RECORDED INFORMATION
------------
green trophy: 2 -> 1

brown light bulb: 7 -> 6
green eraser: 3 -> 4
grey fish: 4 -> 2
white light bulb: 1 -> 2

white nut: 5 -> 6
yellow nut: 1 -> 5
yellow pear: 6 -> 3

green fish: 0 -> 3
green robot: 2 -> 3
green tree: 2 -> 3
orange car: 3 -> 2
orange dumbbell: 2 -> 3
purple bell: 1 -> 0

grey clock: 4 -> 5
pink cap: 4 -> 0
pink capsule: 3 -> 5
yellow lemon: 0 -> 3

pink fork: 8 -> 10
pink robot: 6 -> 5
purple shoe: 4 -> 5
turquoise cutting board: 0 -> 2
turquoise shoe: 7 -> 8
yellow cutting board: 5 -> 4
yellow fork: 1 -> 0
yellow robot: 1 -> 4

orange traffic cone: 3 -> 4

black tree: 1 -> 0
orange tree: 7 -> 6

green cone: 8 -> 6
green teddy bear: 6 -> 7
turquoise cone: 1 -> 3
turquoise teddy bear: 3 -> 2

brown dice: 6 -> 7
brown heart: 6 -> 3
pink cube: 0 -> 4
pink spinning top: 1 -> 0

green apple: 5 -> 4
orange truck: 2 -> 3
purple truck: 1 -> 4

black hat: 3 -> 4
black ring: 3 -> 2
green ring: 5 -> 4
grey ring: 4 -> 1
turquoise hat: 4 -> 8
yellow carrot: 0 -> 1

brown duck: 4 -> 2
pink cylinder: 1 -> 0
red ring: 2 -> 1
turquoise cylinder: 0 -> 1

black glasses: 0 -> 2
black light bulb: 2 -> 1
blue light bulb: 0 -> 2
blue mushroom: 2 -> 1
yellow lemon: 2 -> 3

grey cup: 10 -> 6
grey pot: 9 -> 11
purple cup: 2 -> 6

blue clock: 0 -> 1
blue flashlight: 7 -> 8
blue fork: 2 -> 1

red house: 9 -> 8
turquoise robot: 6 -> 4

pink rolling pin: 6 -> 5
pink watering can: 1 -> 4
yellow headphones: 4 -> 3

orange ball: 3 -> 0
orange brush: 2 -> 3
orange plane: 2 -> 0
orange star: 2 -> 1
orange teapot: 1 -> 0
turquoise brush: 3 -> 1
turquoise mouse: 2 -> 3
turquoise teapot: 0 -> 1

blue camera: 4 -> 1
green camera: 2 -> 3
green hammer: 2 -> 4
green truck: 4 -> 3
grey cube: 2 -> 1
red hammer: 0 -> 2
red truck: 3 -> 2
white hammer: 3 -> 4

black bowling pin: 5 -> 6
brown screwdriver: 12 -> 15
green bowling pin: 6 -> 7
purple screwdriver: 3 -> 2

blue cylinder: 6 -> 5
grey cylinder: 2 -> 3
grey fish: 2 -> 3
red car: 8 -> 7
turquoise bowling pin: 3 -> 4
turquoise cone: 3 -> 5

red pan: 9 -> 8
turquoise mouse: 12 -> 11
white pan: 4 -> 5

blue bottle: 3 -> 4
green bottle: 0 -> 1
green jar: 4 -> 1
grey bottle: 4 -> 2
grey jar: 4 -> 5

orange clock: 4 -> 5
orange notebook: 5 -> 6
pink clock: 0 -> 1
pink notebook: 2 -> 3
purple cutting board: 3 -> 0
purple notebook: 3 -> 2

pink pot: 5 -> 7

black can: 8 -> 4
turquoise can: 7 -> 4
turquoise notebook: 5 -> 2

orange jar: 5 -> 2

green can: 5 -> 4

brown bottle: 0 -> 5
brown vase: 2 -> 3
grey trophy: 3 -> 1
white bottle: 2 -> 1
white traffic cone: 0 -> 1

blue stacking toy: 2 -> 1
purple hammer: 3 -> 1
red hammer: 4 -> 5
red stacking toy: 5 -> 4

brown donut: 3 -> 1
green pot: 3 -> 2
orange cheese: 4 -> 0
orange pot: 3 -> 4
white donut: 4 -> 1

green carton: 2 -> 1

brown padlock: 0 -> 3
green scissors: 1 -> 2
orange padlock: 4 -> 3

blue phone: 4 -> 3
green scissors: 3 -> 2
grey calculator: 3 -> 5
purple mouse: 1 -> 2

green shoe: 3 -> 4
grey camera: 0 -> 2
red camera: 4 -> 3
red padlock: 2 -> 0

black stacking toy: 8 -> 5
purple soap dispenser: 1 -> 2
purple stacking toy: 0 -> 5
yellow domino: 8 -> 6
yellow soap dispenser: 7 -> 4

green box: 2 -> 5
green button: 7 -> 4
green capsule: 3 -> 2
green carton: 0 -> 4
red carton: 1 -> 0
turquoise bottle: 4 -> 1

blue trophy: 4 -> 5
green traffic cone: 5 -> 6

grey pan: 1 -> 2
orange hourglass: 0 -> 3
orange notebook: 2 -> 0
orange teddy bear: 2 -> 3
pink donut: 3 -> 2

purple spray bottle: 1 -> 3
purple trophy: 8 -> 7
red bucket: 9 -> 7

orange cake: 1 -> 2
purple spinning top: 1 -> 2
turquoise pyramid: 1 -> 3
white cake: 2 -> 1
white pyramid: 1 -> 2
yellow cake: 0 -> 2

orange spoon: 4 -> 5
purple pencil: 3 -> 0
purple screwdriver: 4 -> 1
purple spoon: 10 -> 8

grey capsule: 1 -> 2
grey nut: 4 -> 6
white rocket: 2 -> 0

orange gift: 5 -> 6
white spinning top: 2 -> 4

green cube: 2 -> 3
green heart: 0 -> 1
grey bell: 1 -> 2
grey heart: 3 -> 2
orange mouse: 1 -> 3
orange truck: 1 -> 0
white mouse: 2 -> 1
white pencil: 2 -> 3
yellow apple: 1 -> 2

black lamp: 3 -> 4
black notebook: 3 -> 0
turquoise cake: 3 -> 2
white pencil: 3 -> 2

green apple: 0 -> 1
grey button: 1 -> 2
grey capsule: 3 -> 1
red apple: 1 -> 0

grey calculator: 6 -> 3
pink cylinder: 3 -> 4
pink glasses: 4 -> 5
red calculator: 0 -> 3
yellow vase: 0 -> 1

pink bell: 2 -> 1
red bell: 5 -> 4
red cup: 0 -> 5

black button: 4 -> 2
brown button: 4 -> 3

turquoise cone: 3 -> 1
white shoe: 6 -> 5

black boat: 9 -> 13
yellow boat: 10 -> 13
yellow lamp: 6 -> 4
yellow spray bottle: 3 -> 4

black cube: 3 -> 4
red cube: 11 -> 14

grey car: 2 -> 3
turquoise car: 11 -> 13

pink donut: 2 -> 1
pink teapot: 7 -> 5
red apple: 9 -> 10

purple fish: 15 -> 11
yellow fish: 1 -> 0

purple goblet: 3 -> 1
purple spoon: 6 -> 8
------------
GOAL OF THE EXERCISE
In how many lines of the records does the word "cutting" appear? Reply with the number only.

RESPONSE
3